● TASK DESCRIPTION
Do any lines in the data below contain "plate"? If so, copy every one of them.

● RECORDS SHOWN

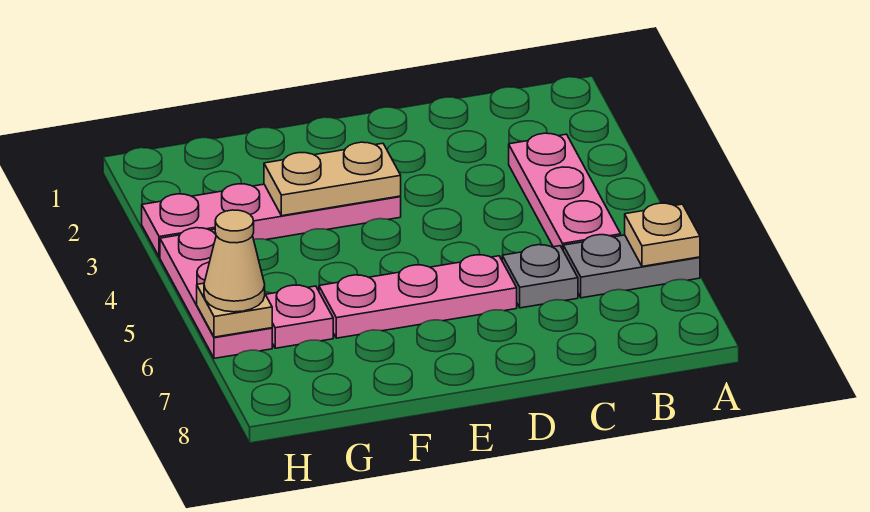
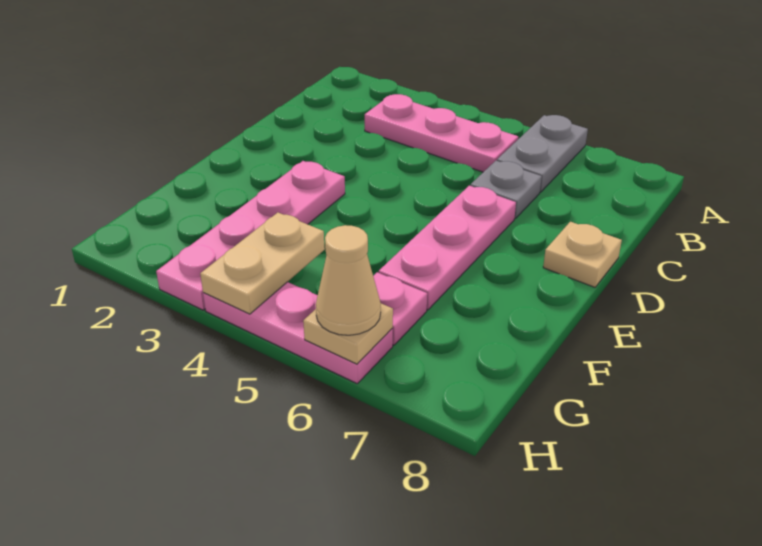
tan plate A6 level 2 -> tan plate D8 level 1
tan plate E3:F3 level 2 -> tan plate G4:H4 level 2

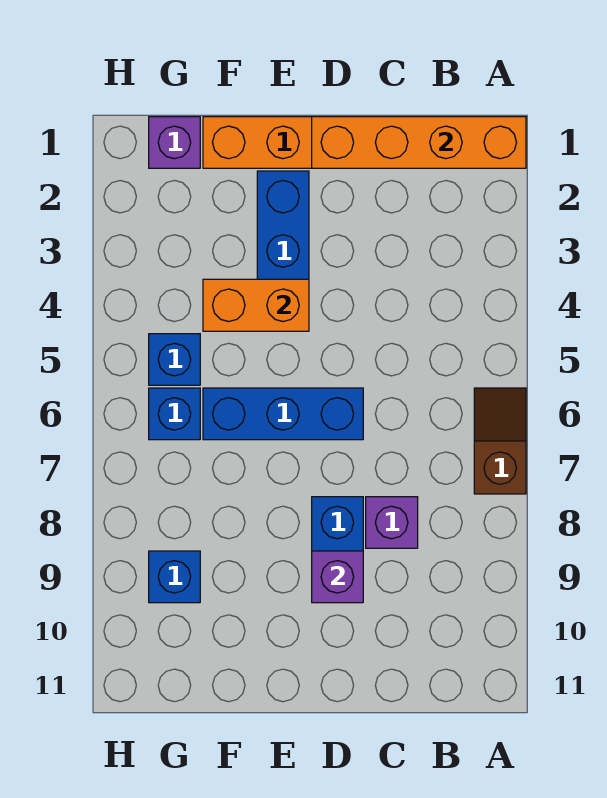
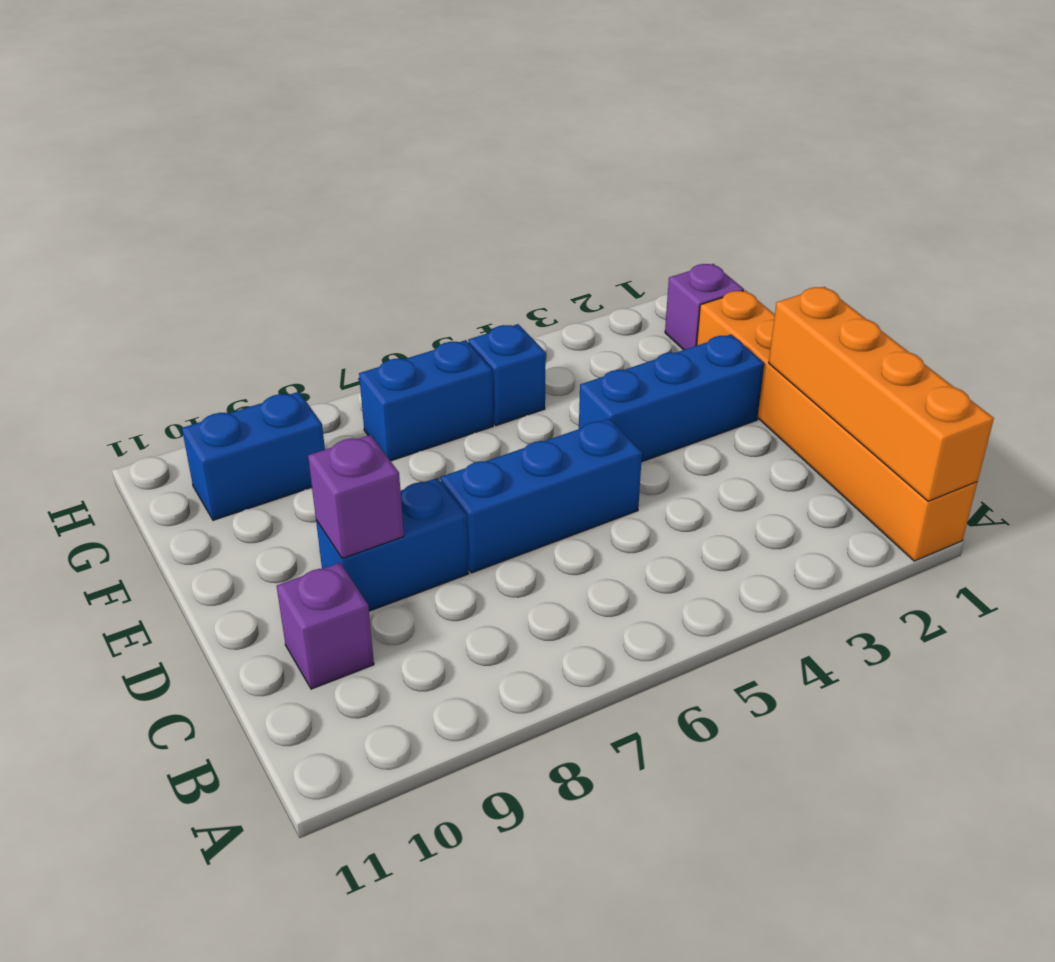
brown slope A6:A7 level 1 top 7 -> none
purple brick C8 level 1 -> purple brick C10 level 1
blue brick D6:F6 level 1 -> blue brick D5:D7 level 1
orange brick E4:F4 level 2 -> none
blue brick G6 level 1 -> blue brick G6:G7 level 1
blue brick G9 level 1 -> blue brick G9:G10 level 1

● OUTPUT FOR THIS EXERCISE
tan plate A6 level 2 -> tan plate D8 level 1
tan plate E3:F3 level 2 -> tan plate G4:H4 level 2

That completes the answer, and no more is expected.